(Collected data entries)

╔══

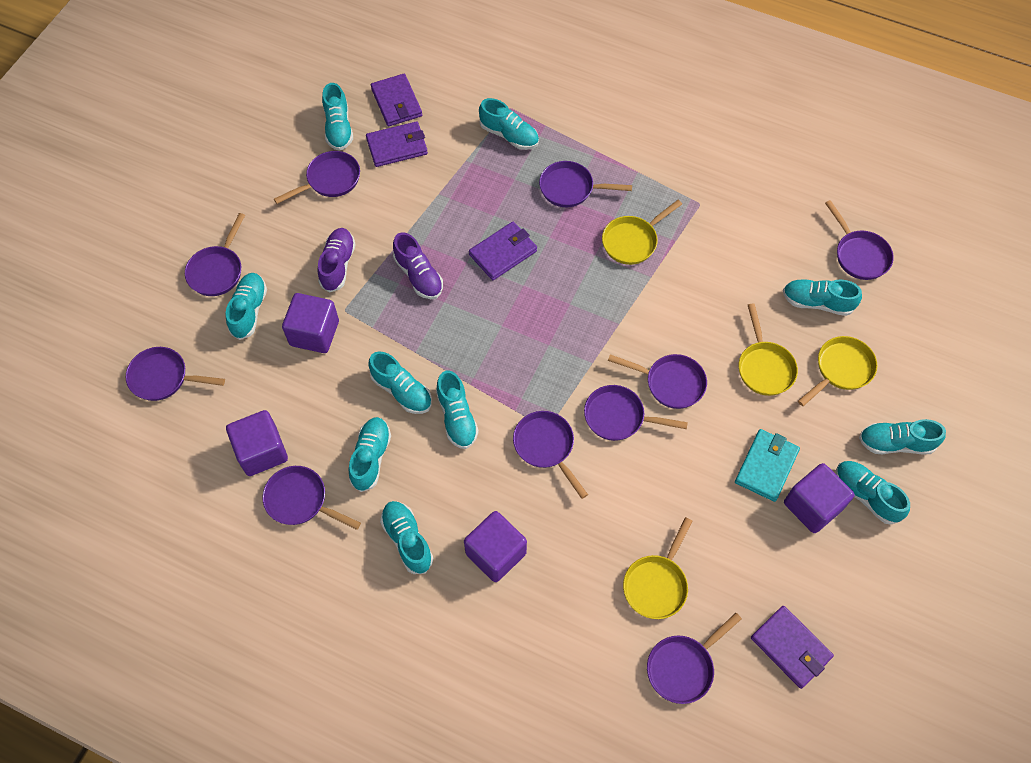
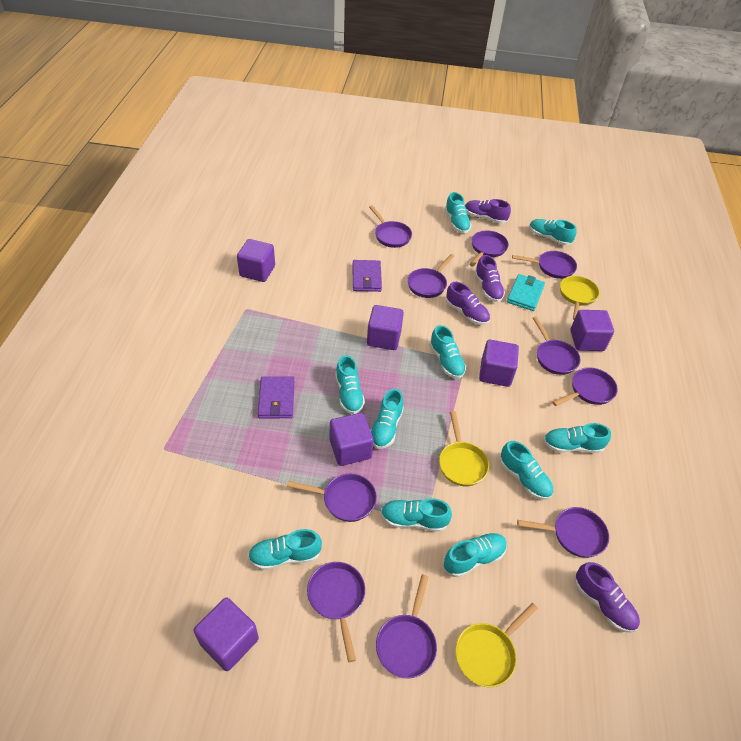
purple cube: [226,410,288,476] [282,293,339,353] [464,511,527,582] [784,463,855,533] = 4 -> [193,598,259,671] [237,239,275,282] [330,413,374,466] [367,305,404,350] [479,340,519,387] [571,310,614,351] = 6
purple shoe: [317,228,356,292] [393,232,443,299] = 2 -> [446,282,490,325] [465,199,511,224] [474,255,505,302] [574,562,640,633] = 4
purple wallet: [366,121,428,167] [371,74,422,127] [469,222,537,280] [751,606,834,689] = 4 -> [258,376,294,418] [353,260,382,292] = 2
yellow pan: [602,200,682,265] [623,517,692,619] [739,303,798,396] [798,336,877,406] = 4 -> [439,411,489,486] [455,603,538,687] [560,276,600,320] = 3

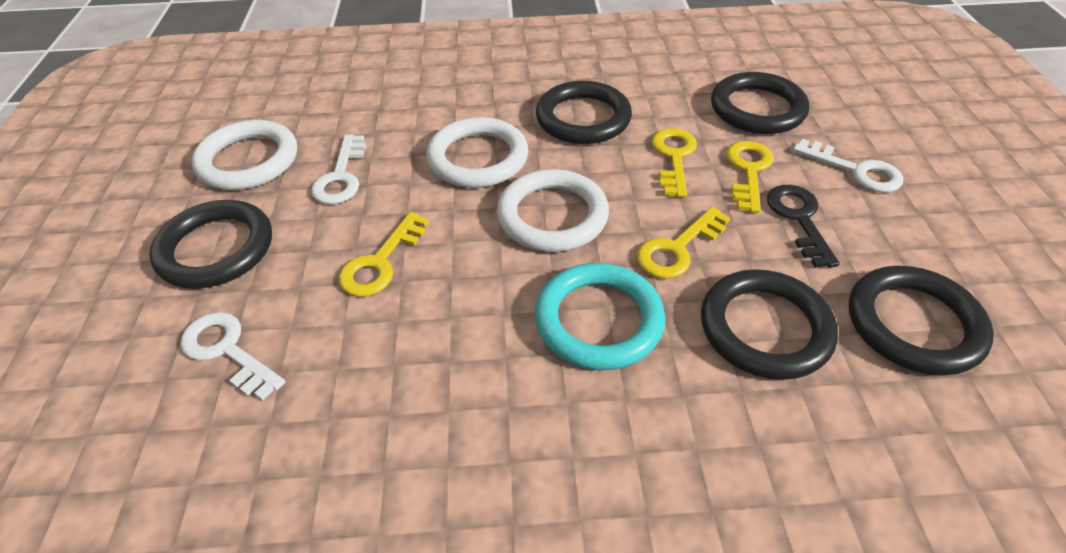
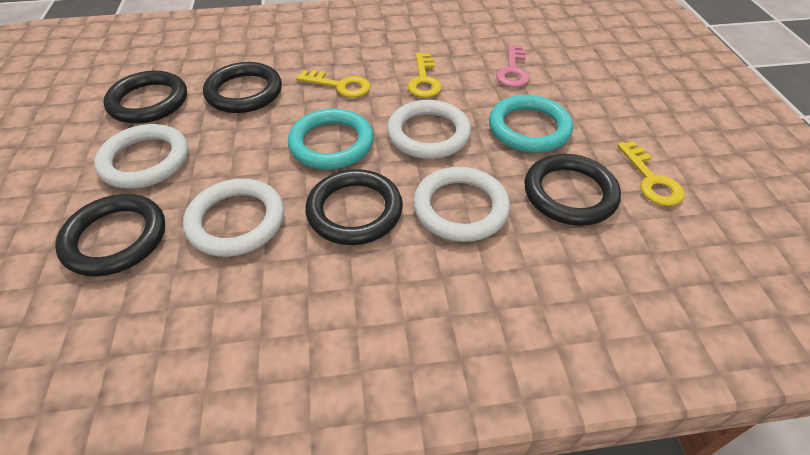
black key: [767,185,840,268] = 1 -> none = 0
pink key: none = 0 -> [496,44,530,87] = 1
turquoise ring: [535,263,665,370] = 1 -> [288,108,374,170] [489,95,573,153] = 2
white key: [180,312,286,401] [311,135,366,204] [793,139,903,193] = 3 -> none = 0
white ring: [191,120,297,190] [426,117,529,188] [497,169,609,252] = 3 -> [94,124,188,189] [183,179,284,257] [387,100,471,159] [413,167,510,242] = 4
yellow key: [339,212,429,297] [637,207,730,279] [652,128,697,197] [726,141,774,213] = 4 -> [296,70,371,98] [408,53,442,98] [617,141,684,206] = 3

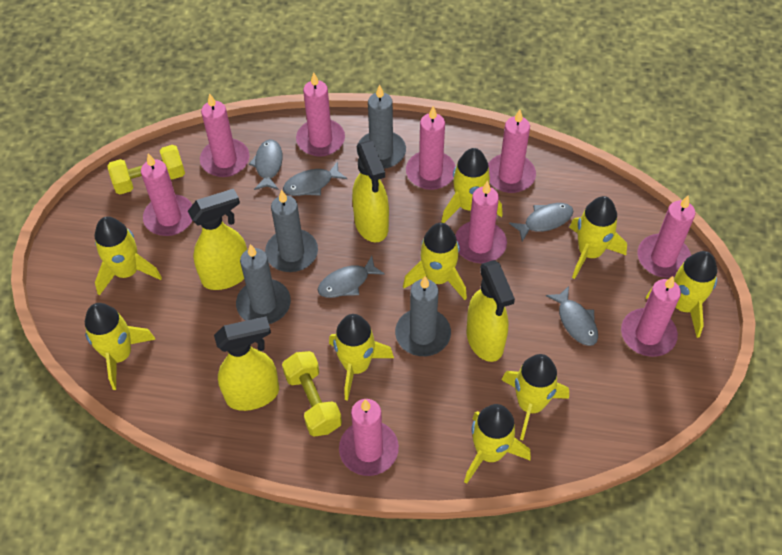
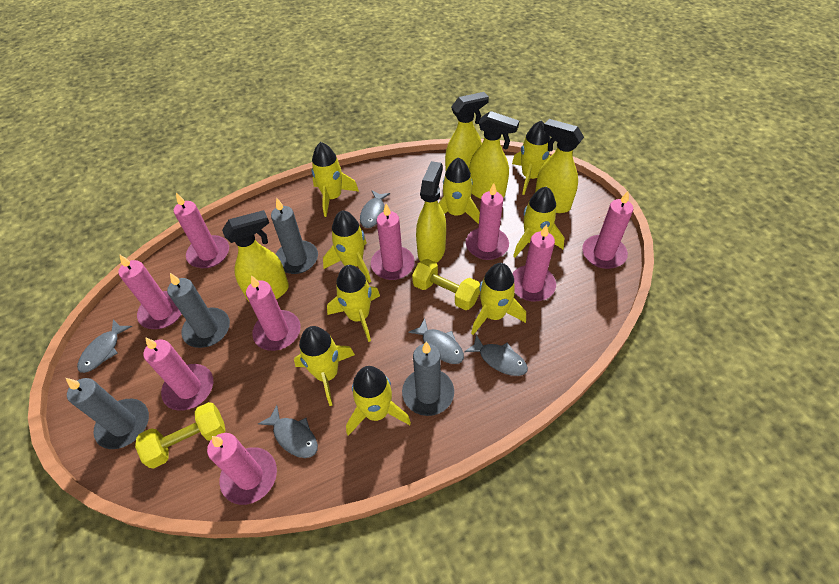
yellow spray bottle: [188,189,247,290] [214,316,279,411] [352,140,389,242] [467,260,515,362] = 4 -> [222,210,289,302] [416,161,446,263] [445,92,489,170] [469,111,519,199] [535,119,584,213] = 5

╚══

» To-do item
Nothing but the lines from the one holding "white ring: [191,120,297,190]" through the final line of the records above belongs in the answer, each retyped exactly; omit the pictures.

» Answer to this exercise
white ring: [191,120,297,190] [426,117,529,188] [497,169,609,252] = 3 -> [94,124,188,189] [183,179,284,257] [387,100,471,159] [413,167,510,242] = 4
yellow key: [339,212,429,297] [637,207,730,279] [652,128,697,197] [726,141,774,213] = 4 -> [296,70,371,98] [408,53,442,98] [617,141,684,206] = 3

yellow spray bottle: [188,189,247,290] [214,316,279,411] [352,140,389,242] [467,260,515,362] = 4 -> [222,210,289,302] [416,161,446,263] [445,92,489,170] [469,111,519,199] [535,119,584,213] = 5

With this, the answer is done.